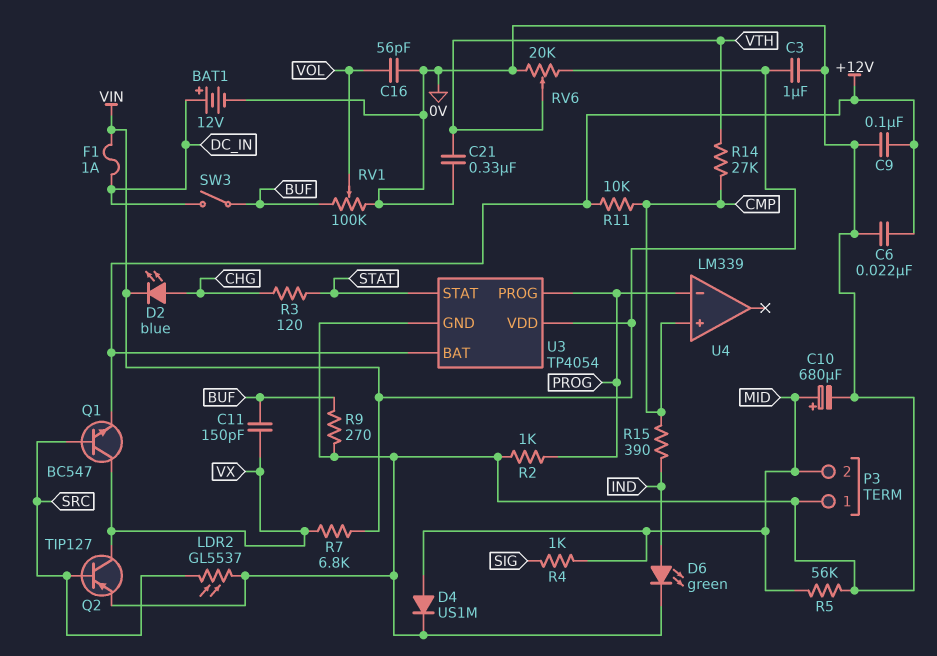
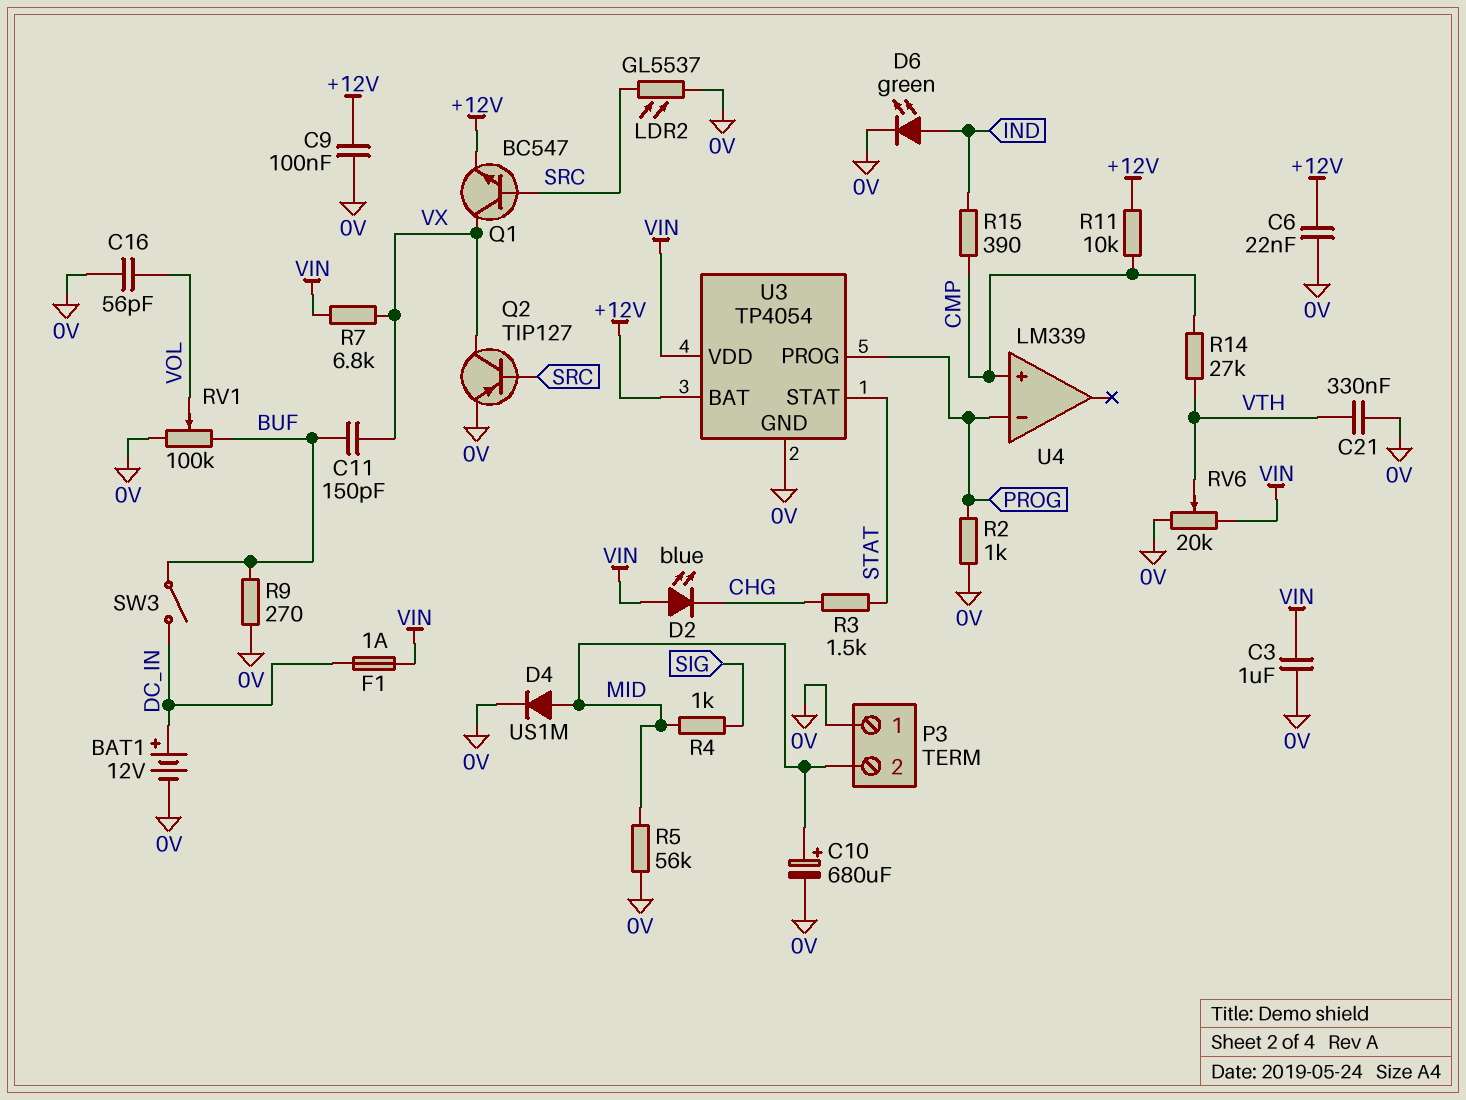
D2: LED blue (A CHG, K VIN) -> LED blue (A VIN, K CHG)
R3: 120 (CHG, STAT) -> 1.5k (CHG, STAT)

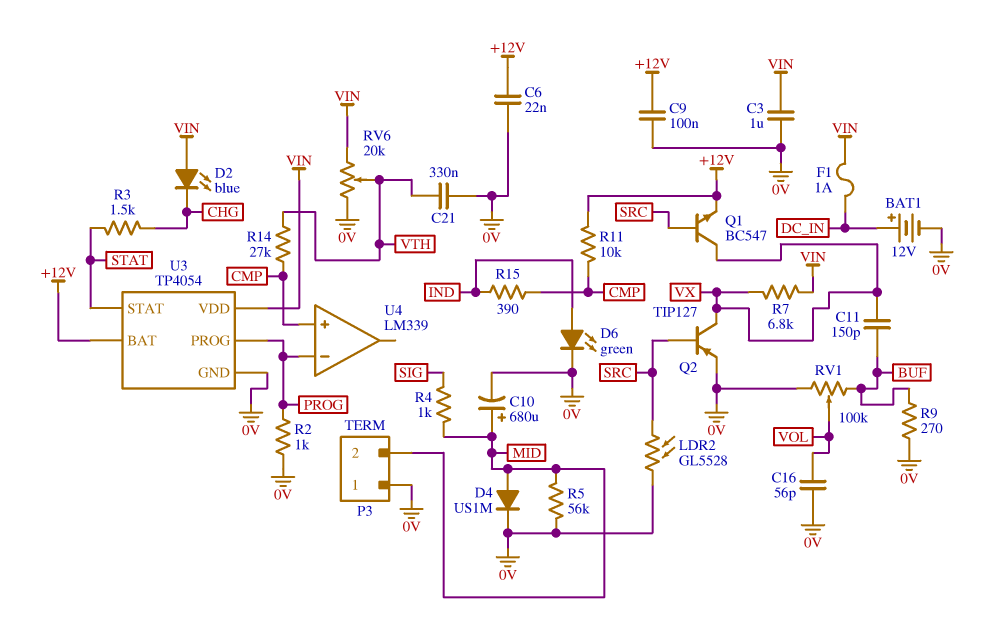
LDR2: GL5537 (0V, SRC) -> GL5528 (0V, SRC)
SW3: switch (BUF, DC_IN) -> none

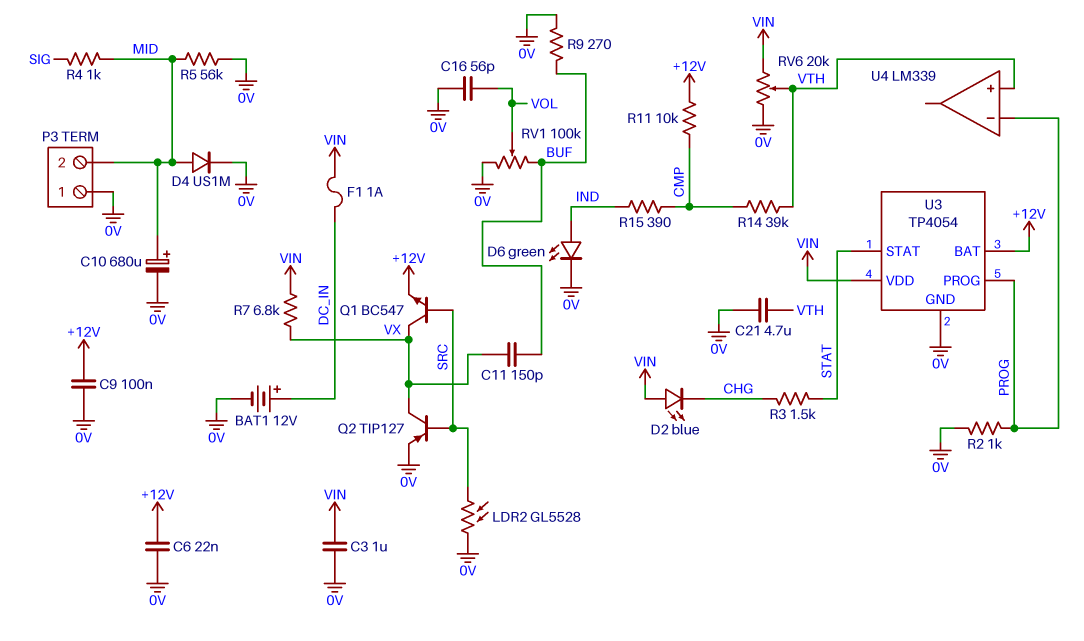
C21: 330nF (0V, VTH) -> 4.7uF (0V, VTH)
R14: 27k (CMP, VTH) -> 39k (CMP, VTH)
U4 pin in+: CMP -> VTH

* _WHAT TO WORK ON_
Write out the data word for word, with every picture dropped.

* _RESULT FOR THIS EXERCISE_
D2: LED blue (A CHG, K VIN) -> LED blue (A VIN, K CHG)
R3: 120 (CHG, STAT) -> 1.5k (CHG, STAT)

LDR2: GL5537 (0V, SRC) -> GL5528 (0V, SRC)
SW3: switch (BUF, DC_IN) -> none

C21: 330nF (0V, VTH) -> 4.7uF (0V, VTH)
R14: 27k (CMP, VTH) -> 39k (CMP, VTH)
U4 pin in+: CMP -> VTH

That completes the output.